What you will do: The exact lines from the start of the material below through the line holding "camera: 130 degrees right, 10 degrees up" are the answer; return those, pictures excluded.

Data shown:
- - - -
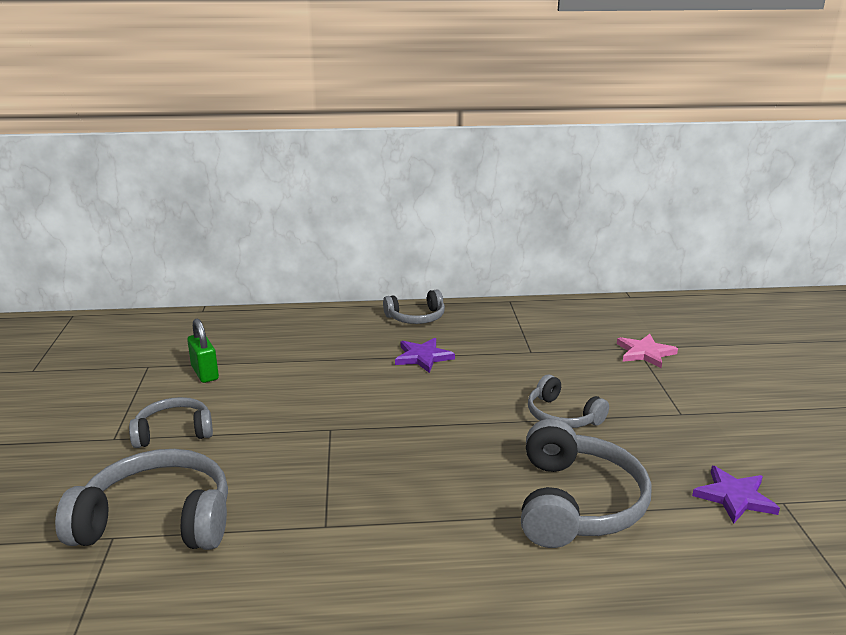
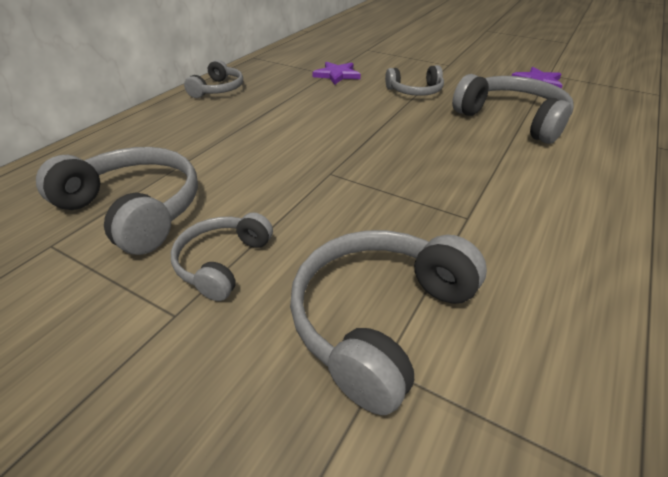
camera: 55 degrees left, 15 degrees up
(205, 373) = (134, 210): green padlock -> grey headphones
(423, 357) = (279, 105): purple star -> purple star (337, 75)
(645, 353) = (376, 49): pink star -> none

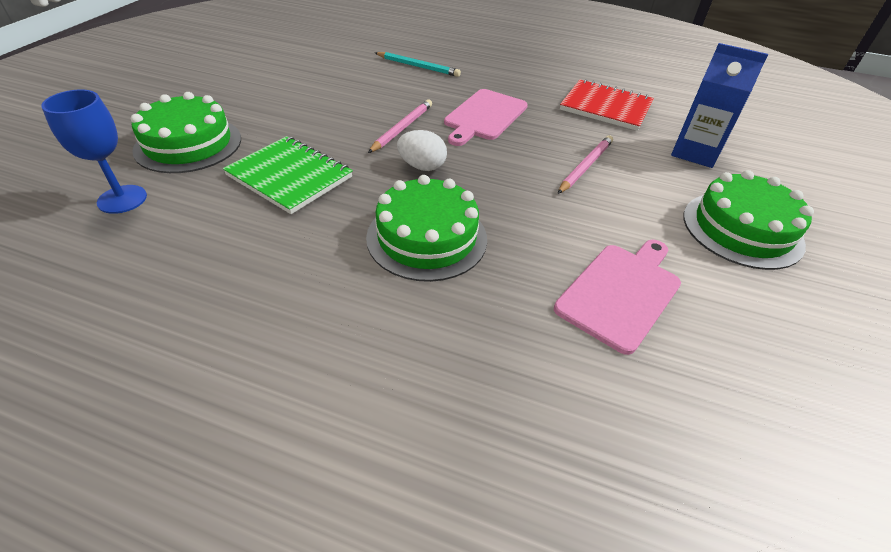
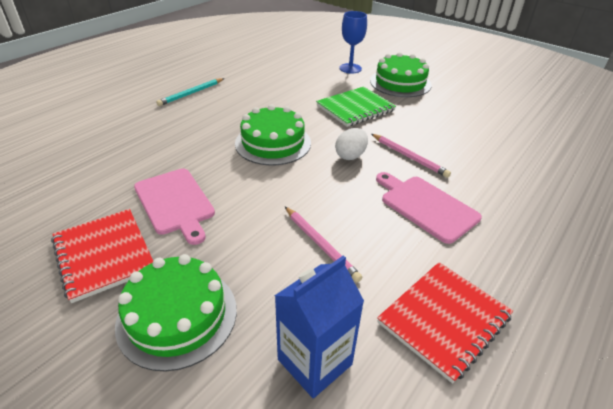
camera: 110 degrees right, 5 degrees down
(418, 66) = (539, 188): turquoise pencil -> turquoise pencil (191, 93)
(750, 319) = (104, 255): none -> red notebook

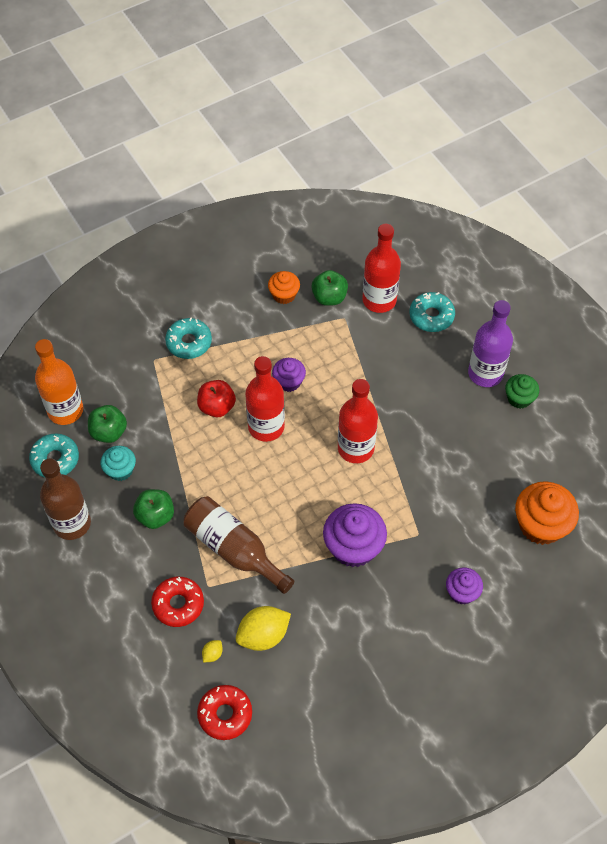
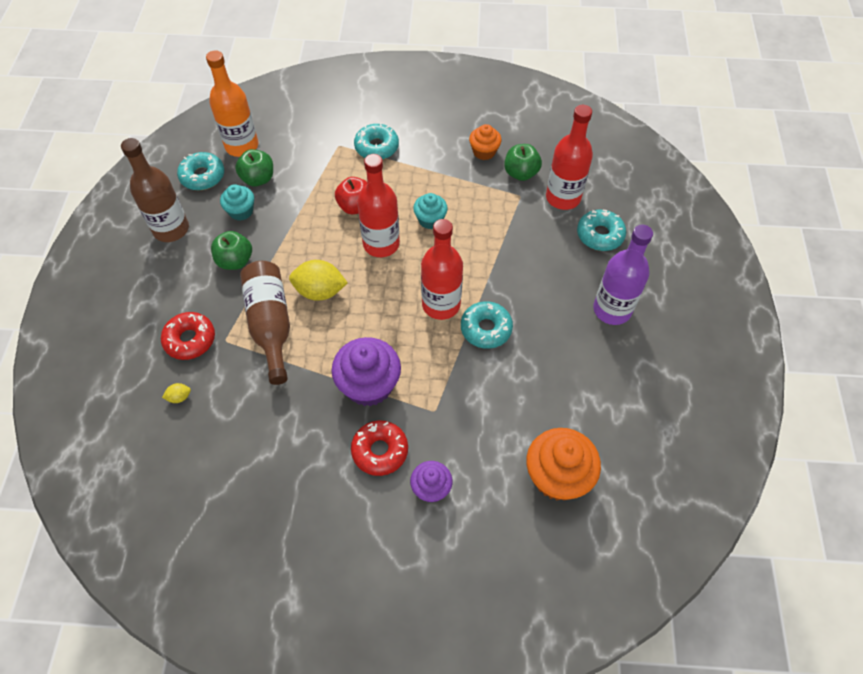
camera: 35 degrees right, 0 degrees up
(225, 714) = (144, 453): red donut -> red donut (380, 451)
(263, 635) = (231, 409): yellow lemon -> yellow lemon (320, 291)
(289, 382) = (430, 220): purple cupcake -> turquoise cupcake
(405, 446) = (486, 329): none -> turquoise donut
(519, 398) = (627, 349): green cupcake -> none

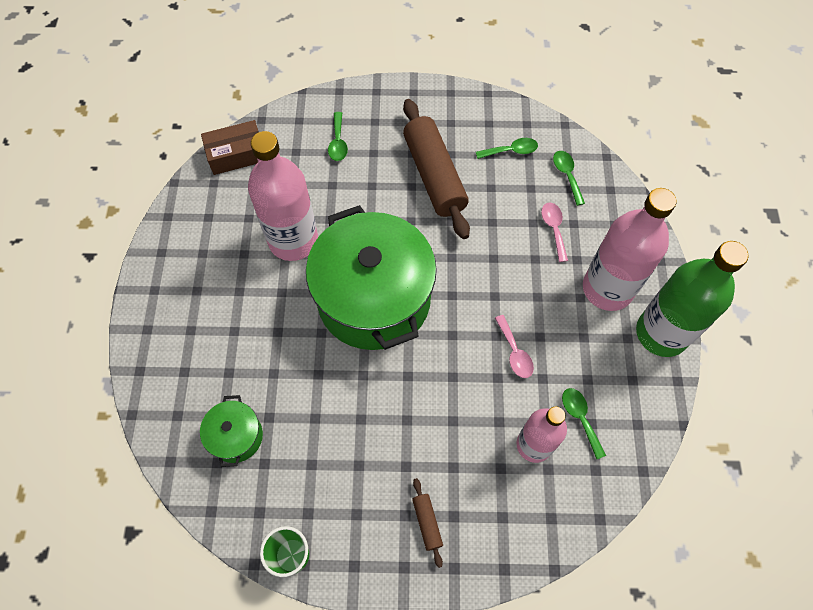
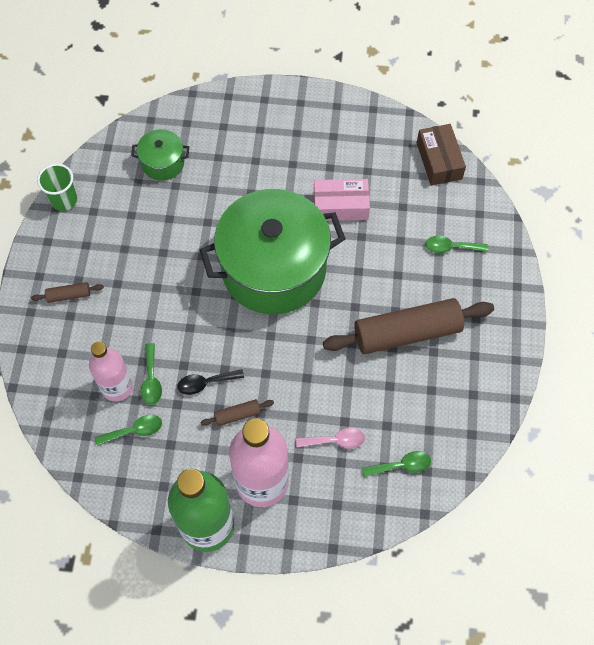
camera: 95 degrees right, 0 degrees up
(293, 240) = (340, 206): pink bottle -> pink box
(511, 151) = (435, 412): green spoon -> green spoon (151, 380)
(514, 352) = (205, 383): pink spoon -> black spoon
(544, 317) = (237, 415): none -> brown rolling pin

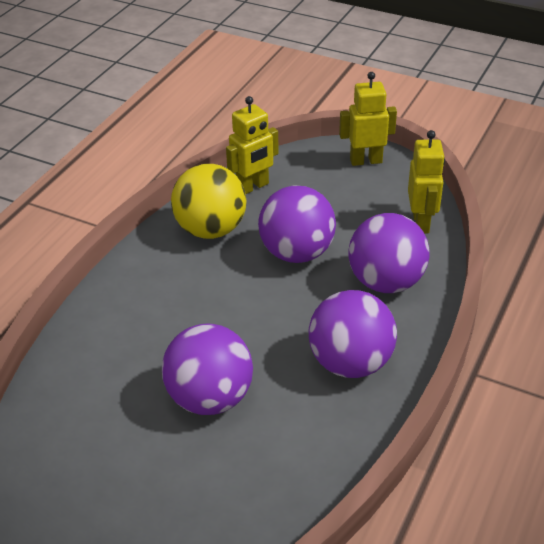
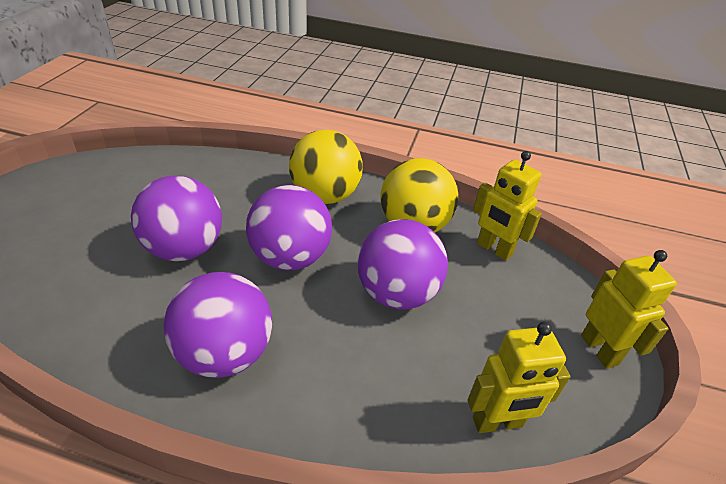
camera: 75 degrees right, 0 degrees up
(147, 286) = (325, 196): none -> yellow ball
(386, 282) = (365, 383): purple ball -> purple ball (290, 258)

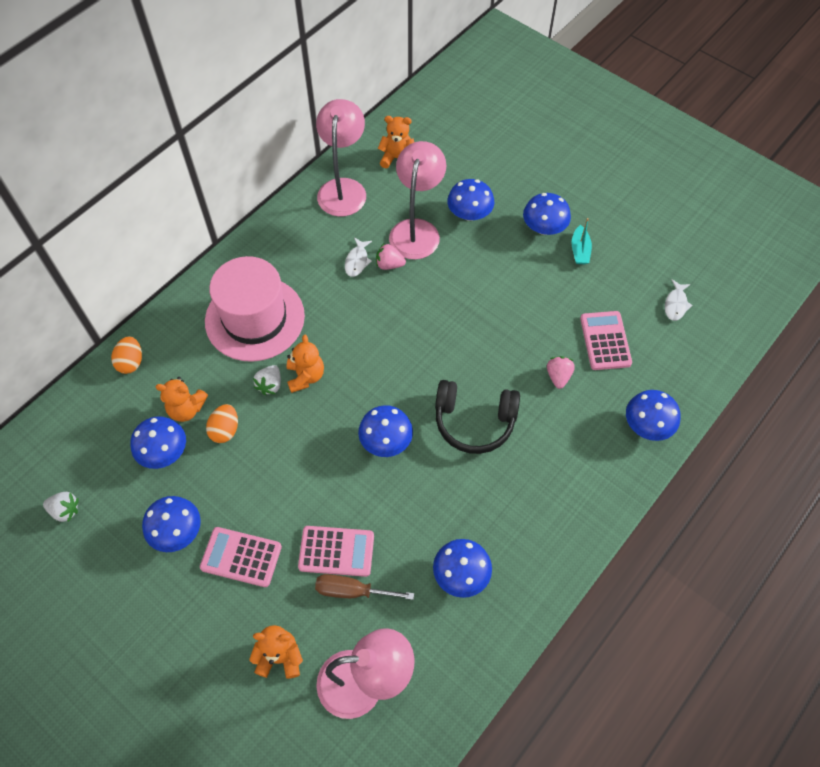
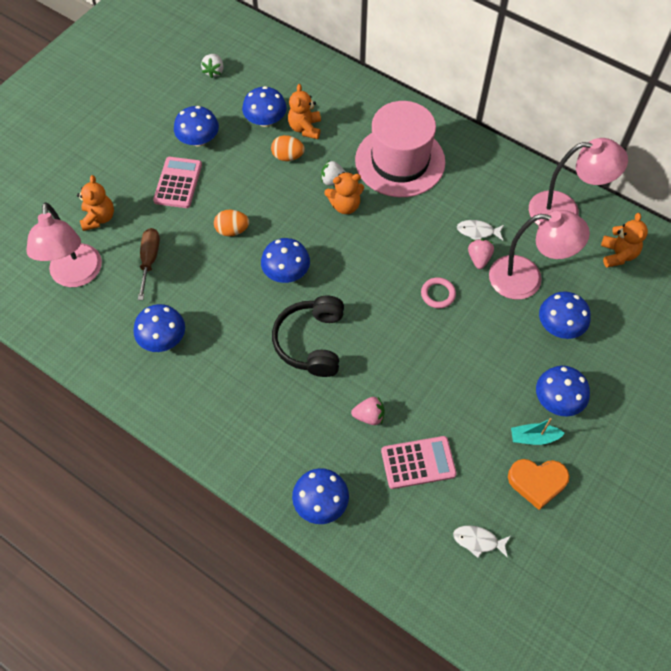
camera: 85 degrees right, 0 degrees up
(131, 362) = (345, 85): orange egg -> orange egg (232, 230)
(336, 551) = (183, 246): pink calculator -> none
(427, 304) = (438, 294): none -> pink ring
(621, 254) = (537, 482): none -> orange heart

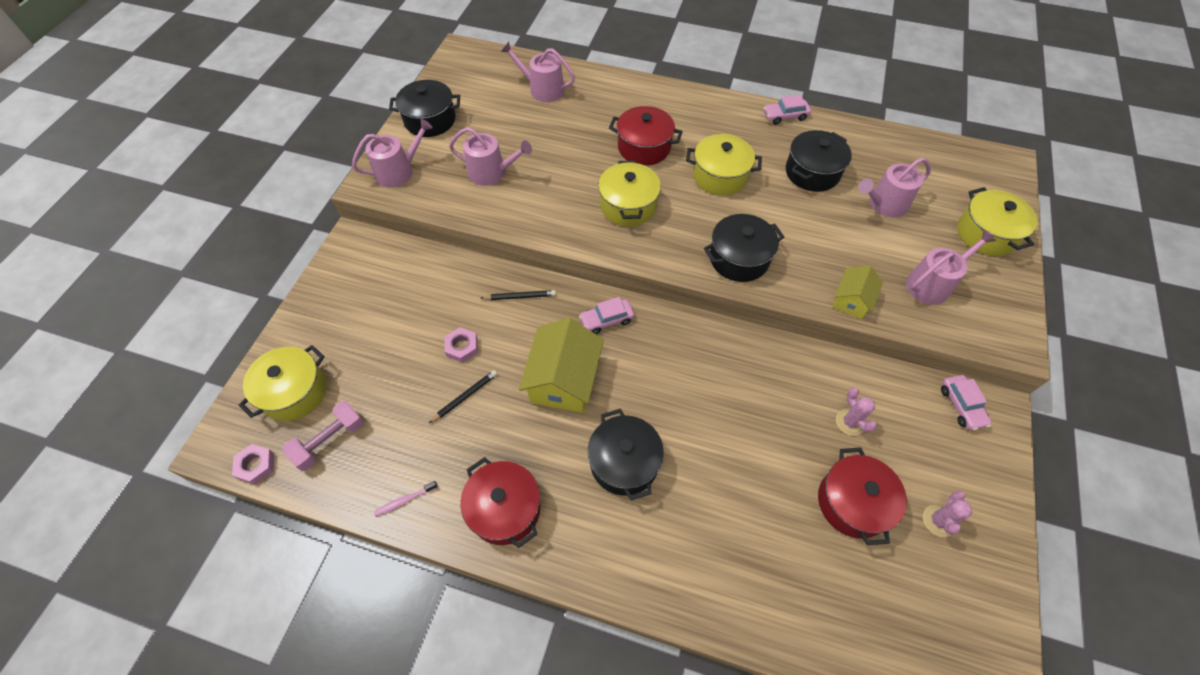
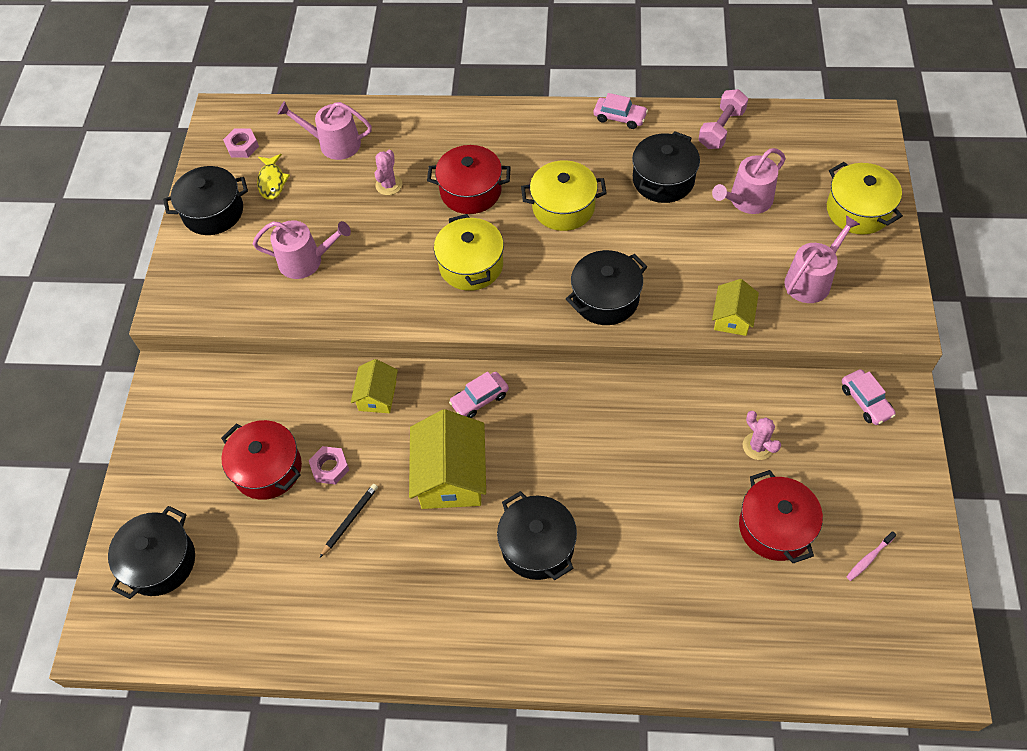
camera: 10 degrees left, 0 degrees up
(256, 466) = (147, 649): pink nut -> pink nut (242, 146)
(294, 392) = (160, 562): yellow pot -> black pot
(330, 441) = (218, 603): pink dumbbell -> pink dumbbell (721, 129)
(399, 171) = (197, 283): pink watering can -> none
(405, 500) = (320, 642): pink toothbrush -> pink toothbrush (869, 558)
(484, 107) = (272, 181): none -> yellow fish
(505, 509) = (427, 624): red pot -> red pot (267, 469)
(520, 297) = (377, 396): black pencil -> yellow house
(785, 116) = (620, 117): pink car -> pink car turned 135 degrees counterclockwise
(938, 521) = (861, 523): pink cactus -> pink cactus (389, 185)

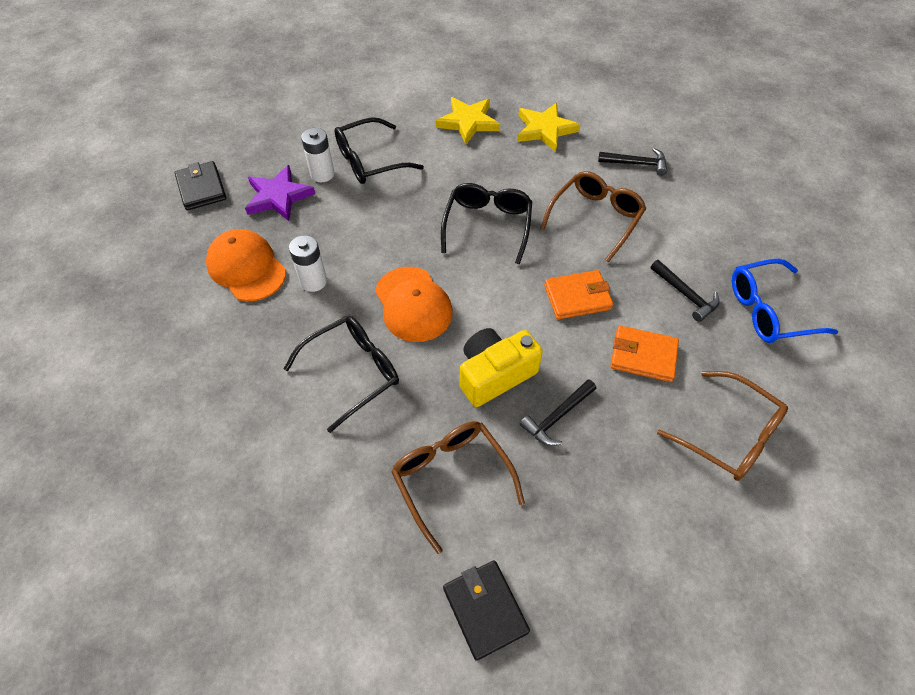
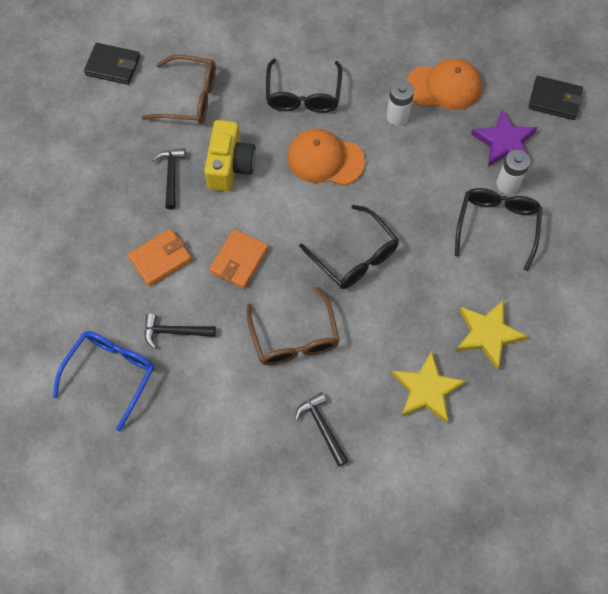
camera: 130 degrees right, 10 degrees up
(636, 164) = (322, 427): black hammer -> black hammer turned 105 degrees clockwise
(729, 435) = (69, 256): brown glasses -> none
- - - -
Exercise output:
camera: 55 degrees left, 15 degrees up
(205, 373) = (134, 210): green padlock -> grey headphones
(423, 357) = (279, 105): purple star -> purple star (337, 75)
(645, 353) = (376, 49): pink star -> none

camera: 110 degrees right, 5 degrees down
(418, 66) = (539, 188): turquoise pencil -> turquoise pencil (191, 93)
(750, 319) = (104, 255): none -> red notebook

camera: 35 degrees right, 0 degrees up
(225, 714) = (144, 453): red donut -> red donut (380, 451)
(263, 635) = (231, 409): yellow lemon -> yellow lemon (320, 291)
(289, 382) = (430, 220): purple cupcake -> turquoise cupcake
(405, 446) = (486, 329): none -> turquoise donut
(519, 398) = (627, 349): green cupcake -> none

camera: 95 degrees right, 0 degrees up
(293, 240) = (340, 206): pink bottle -> pink box
(511, 151) = (435, 412): green spoon -> green spoon (151, 380)
(514, 352) = (205, 383): pink spoon -> black spoon
(544, 317) = (237, 415): none -> brown rolling pin

camera: 75 degrees right, 0 degrees up
(147, 286) = (325, 196): none -> yellow ball
(386, 282) = (365, 383): purple ball -> purple ball (290, 258)

camera: 85 degrees right, 0 degrees up
(131, 362) = (345, 85): orange egg -> orange egg (232, 230)
(336, 551) = (183, 246): pink calculator -> none
(427, 304) = (438, 294): none -> pink ring
(621, 254) = (537, 482): none -> orange heart

camera: 10 degrees left, 0 degrees up
(256, 466) = (147, 649): pink nut -> pink nut (242, 146)
(294, 392) = (160, 562): yellow pot -> black pot
(330, 441) = (218, 603): pink dumbbell -> pink dumbbell (721, 129)
(399, 171) = (197, 283): pink watering can -> none
(405, 500) = (320, 642): pink toothbrush -> pink toothbrush (869, 558)
(484, 107) = (272, 181): none -> yellow fish
(505, 509) = (427, 624): red pot -> red pot (267, 469)
(520, 297) = (377, 396): black pencil -> yellow house
(785, 116) = (620, 117): pink car -> pink car turned 135 degrees counterclockwise
(938, 521) = (861, 523): pink cactus -> pink cactus (389, 185)

camera: 130 degrees right, 10 degrees up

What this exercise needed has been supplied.